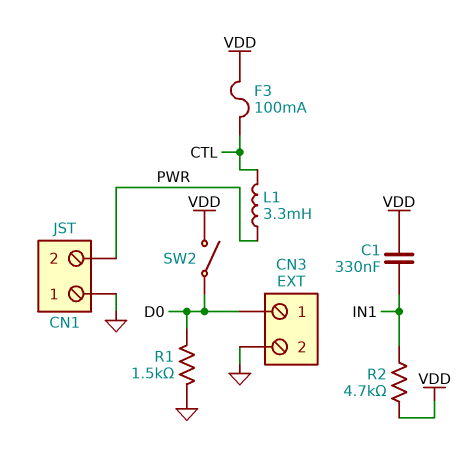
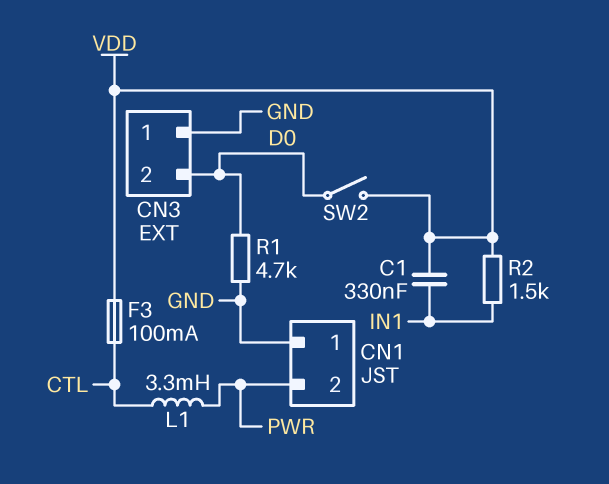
CN3 pin 1: D0 -> GND
CN3 pin 2: GND -> D0
R1: 1.5k (D0, GND) -> 4.7k (D0, GND)
R2: 4.7k (IN1, VDD) -> 1.5k (IN1, VDD)

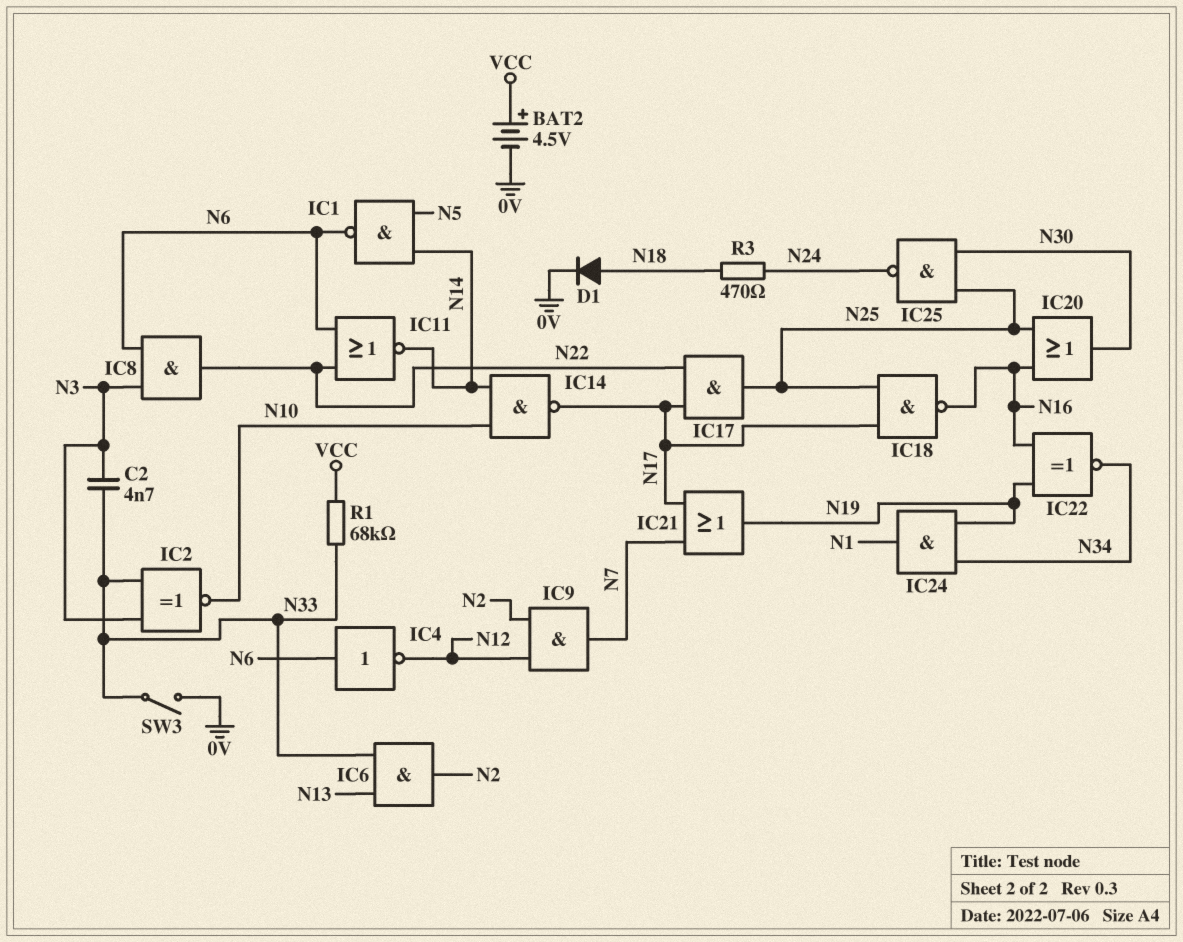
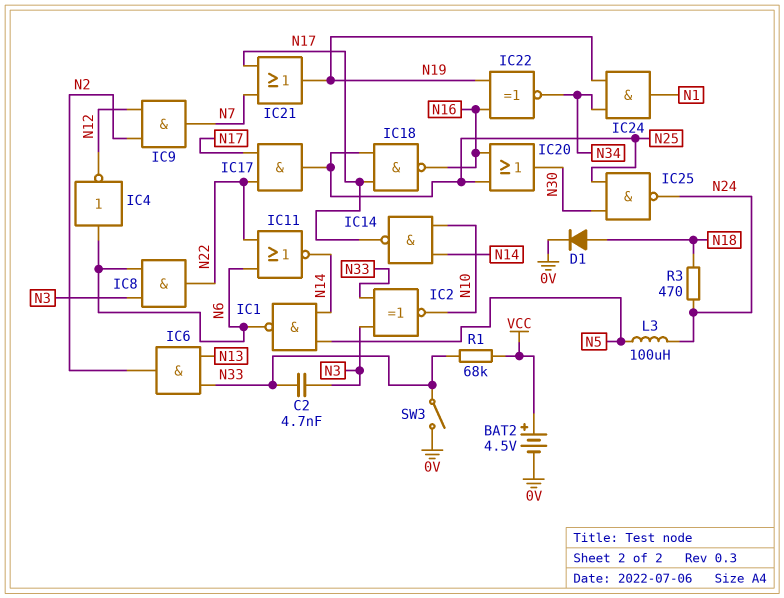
L3: none -> 100uH (N5, N24)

■ **Work request**
Repeat the listing word for word, but without its pictures.

■ **Exercise output**
CN3 pin 1: D0 -> GND
CN3 pin 2: GND -> D0
R1: 1.5k (D0, GND) -> 4.7k (D0, GND)
R2: 4.7k (IN1, VDD) -> 1.5k (IN1, VDD)

L3: none -> 100uH (N5, N24)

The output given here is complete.